▶ Stored entries
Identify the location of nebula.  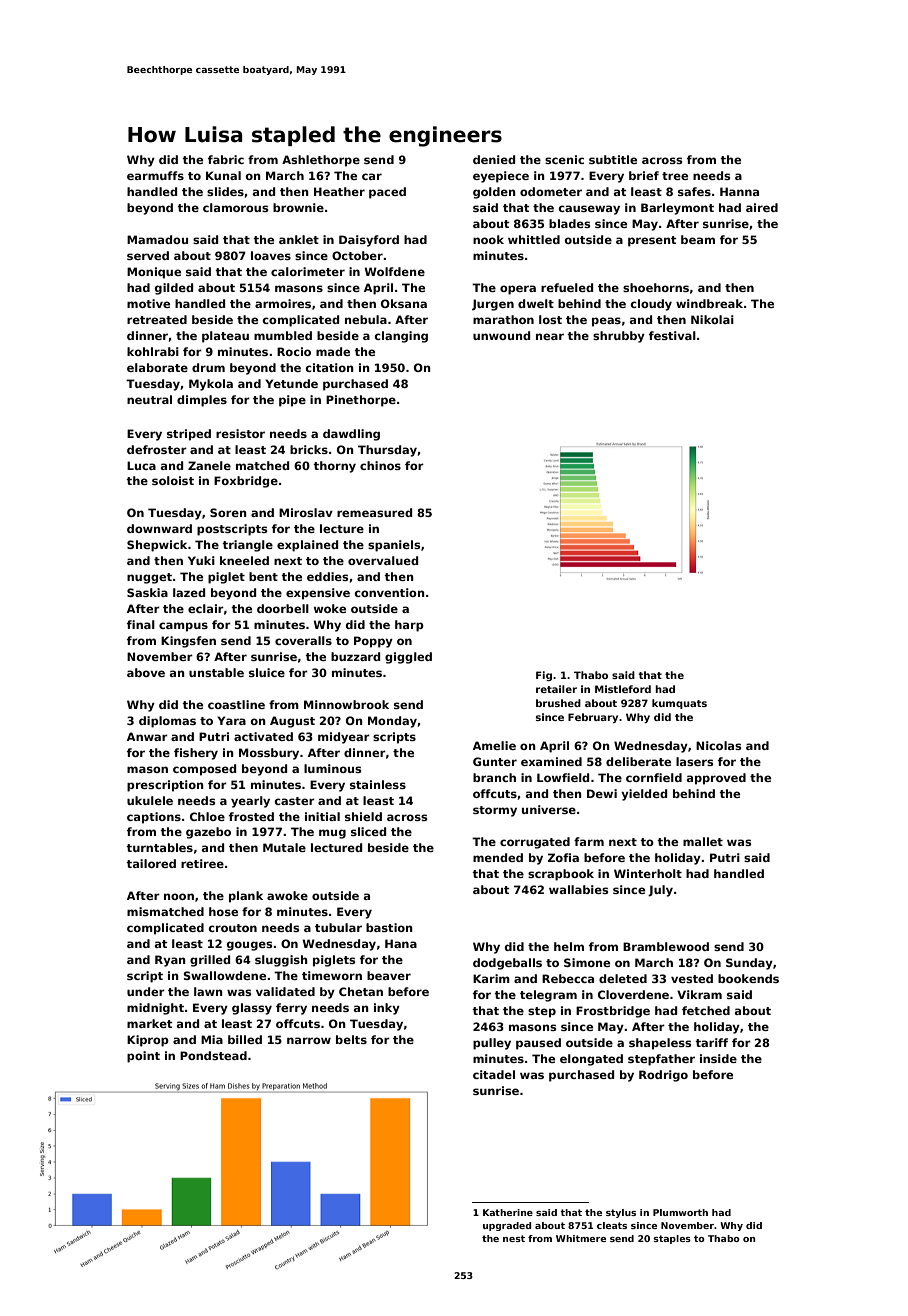
(366, 319).
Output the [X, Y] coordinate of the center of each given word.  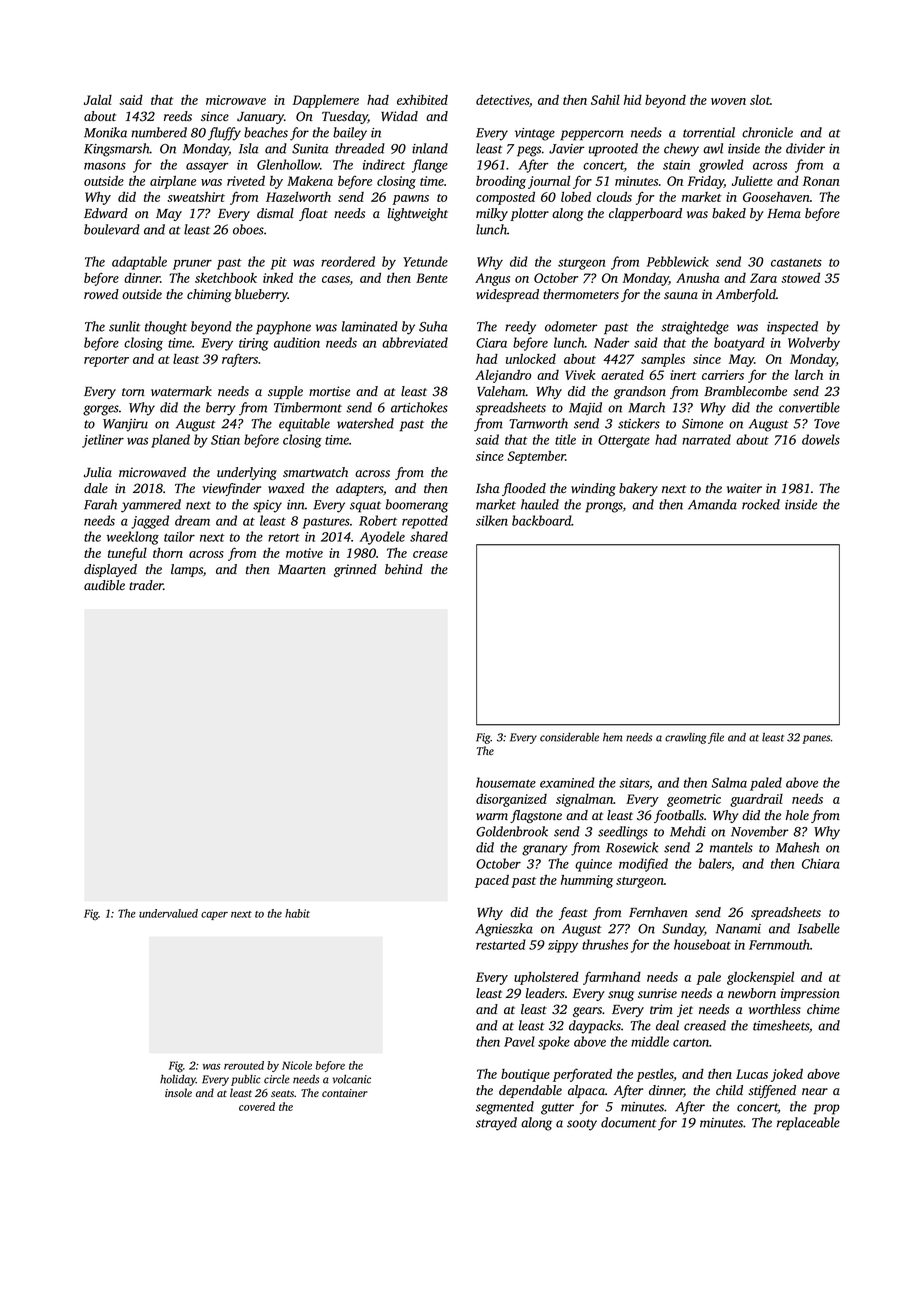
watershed [365, 423]
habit [297, 913]
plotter [529, 214]
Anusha [697, 278]
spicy [267, 506]
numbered [159, 132]
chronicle [767, 132]
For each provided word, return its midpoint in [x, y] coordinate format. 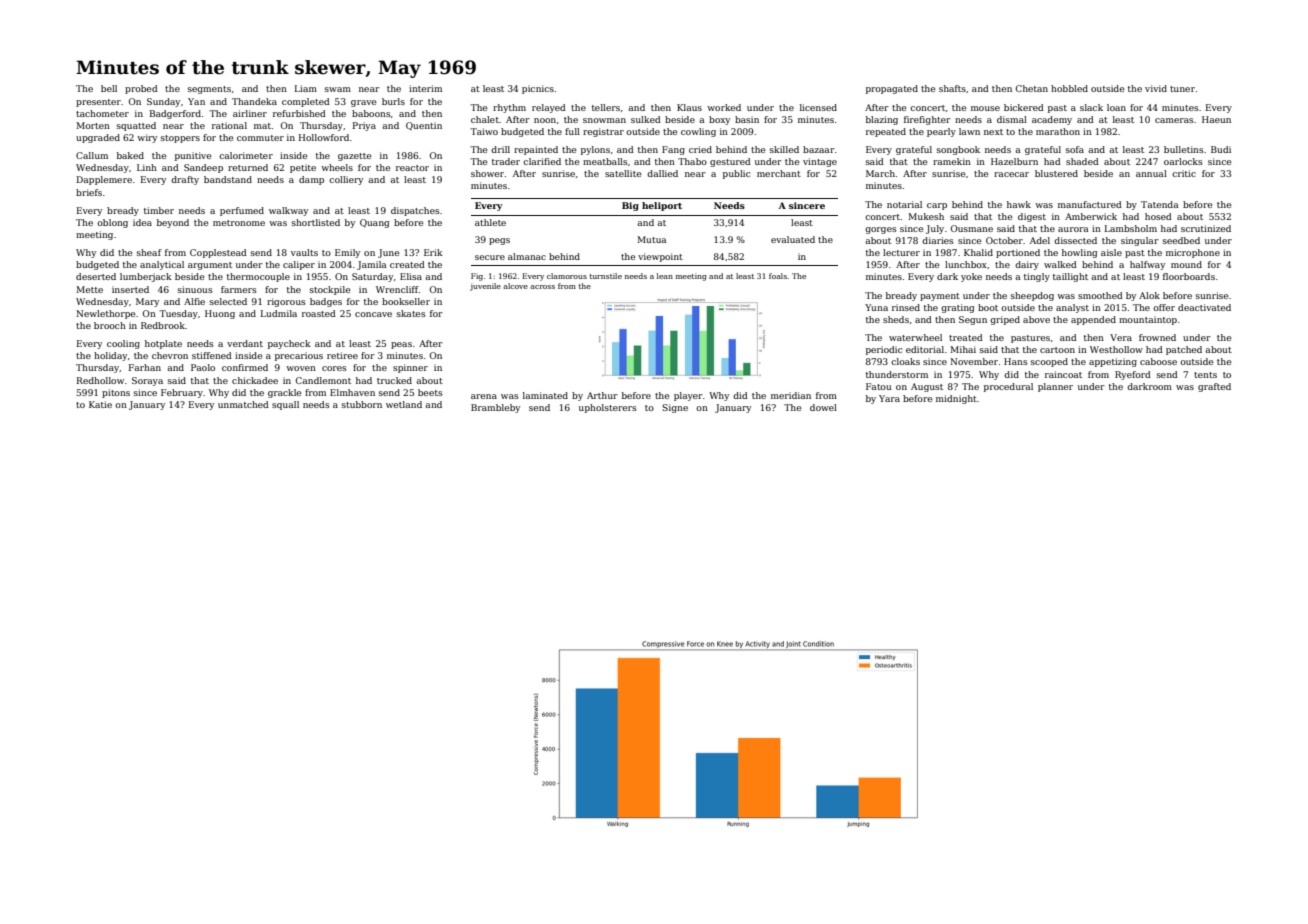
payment [940, 297]
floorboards [1189, 276]
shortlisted [316, 222]
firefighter [927, 120]
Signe [675, 408]
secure [490, 257]
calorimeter [246, 155]
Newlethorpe [105, 314]
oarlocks [1183, 161]
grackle [284, 393]
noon [545, 120]
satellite [623, 173]
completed [306, 102]
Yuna [876, 307]
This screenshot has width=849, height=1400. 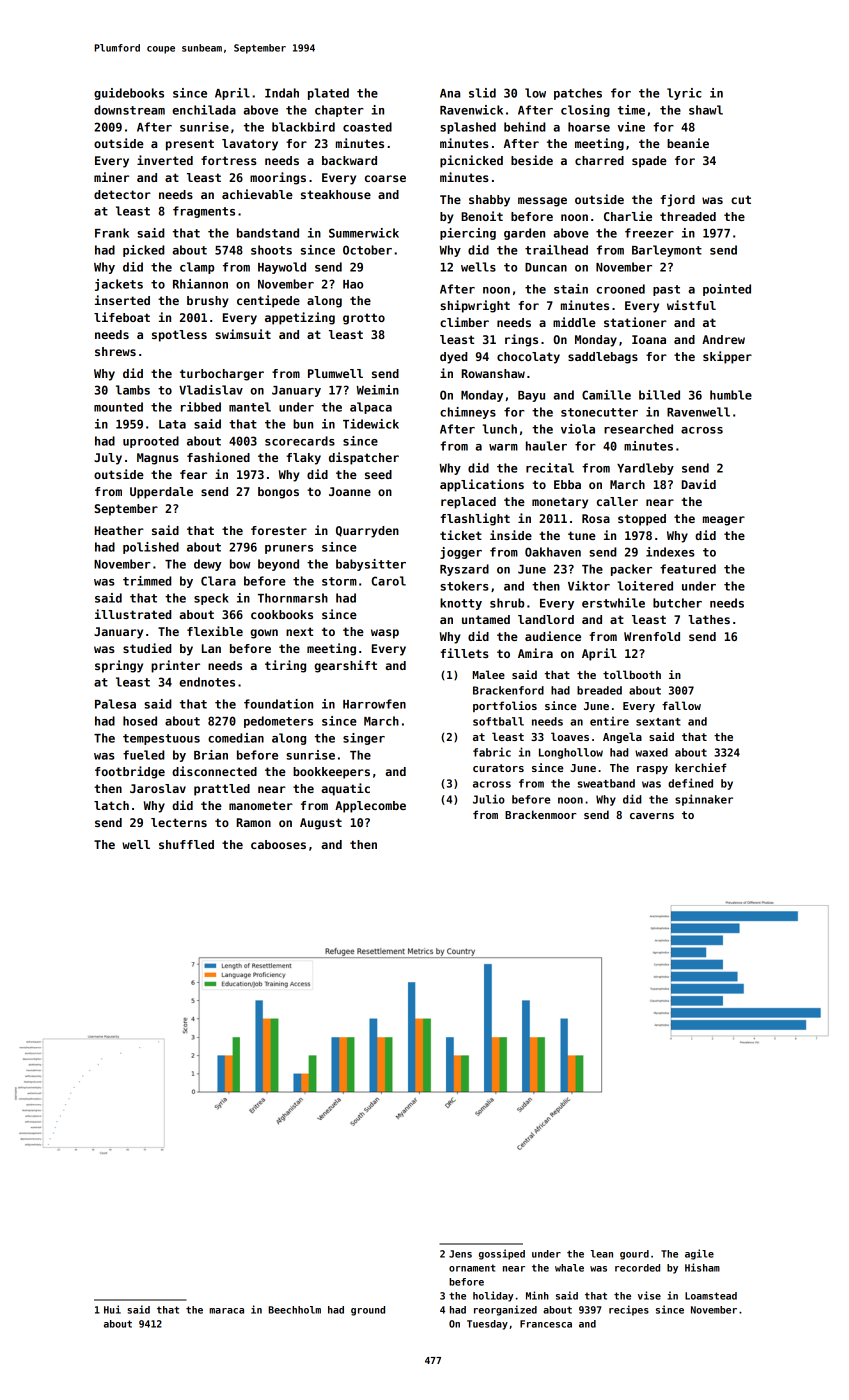 What do you see at coordinates (489, 799) in the screenshot?
I see `Julio` at bounding box center [489, 799].
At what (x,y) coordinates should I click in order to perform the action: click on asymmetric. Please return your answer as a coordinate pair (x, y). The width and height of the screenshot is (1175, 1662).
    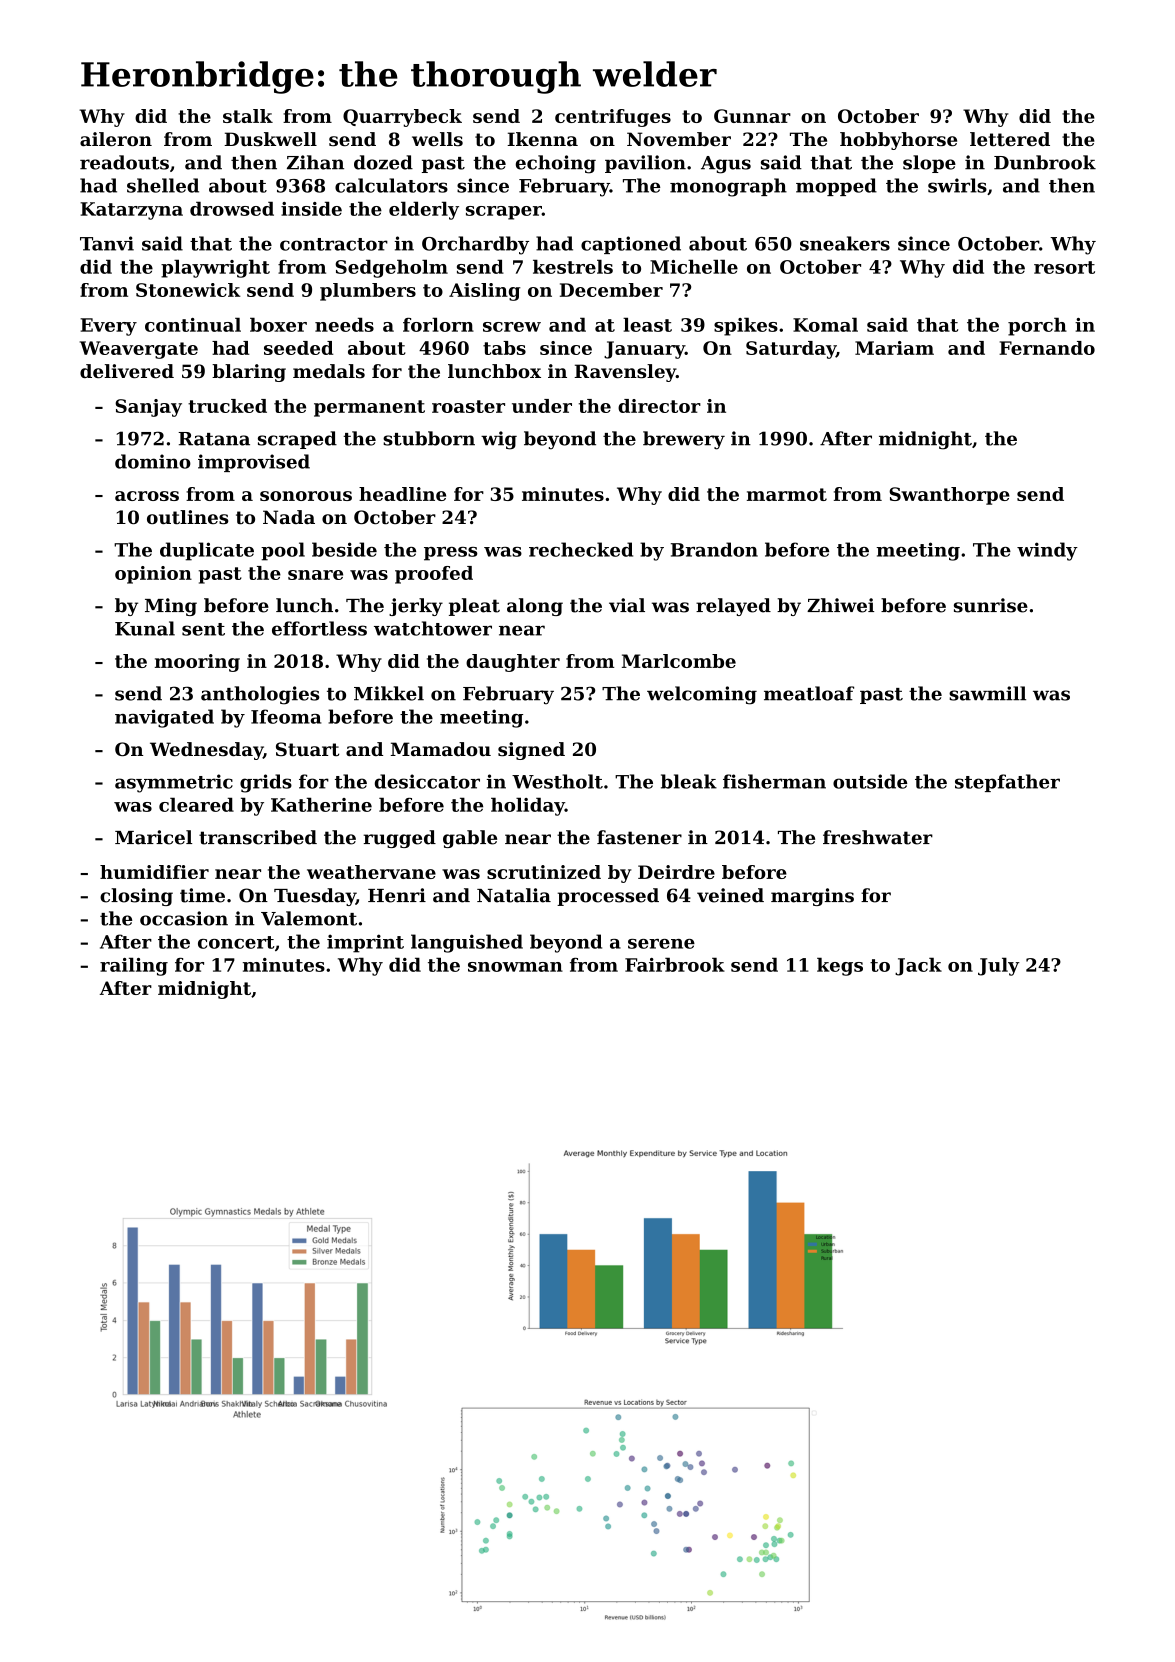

▶ EXERCISE
Rewrite everything from the start of the records down to the line with "Yuna [876, 307]", swapping "midpoint" for "center point" and keeping all else unchanged. Leave the pictures out of your answer.

▶ FINAL RESULT
Identify the location of nebula.  
(366, 319).
Output the [X, Y] coordinate of the center of each given word.  
watershed [365, 423]
habit [297, 913]
plotter [529, 214]
Anusha [697, 278]
spicy [267, 506]
numbered [159, 132]
chronicle [767, 132]
For each provided word, return its center point in [x, y] coordinate format. 
payment [940, 297]
floorboards [1189, 276]
shortlisted [316, 222]
firefighter [927, 120]
Signe [675, 408]
secure [490, 257]
calorimeter [246, 155]
Newlethorpe [105, 314]
oarlocks [1183, 161]
grackle [284, 393]
noon [545, 120]
satellite [623, 173]
completed [306, 102]
Yuna [876, 307]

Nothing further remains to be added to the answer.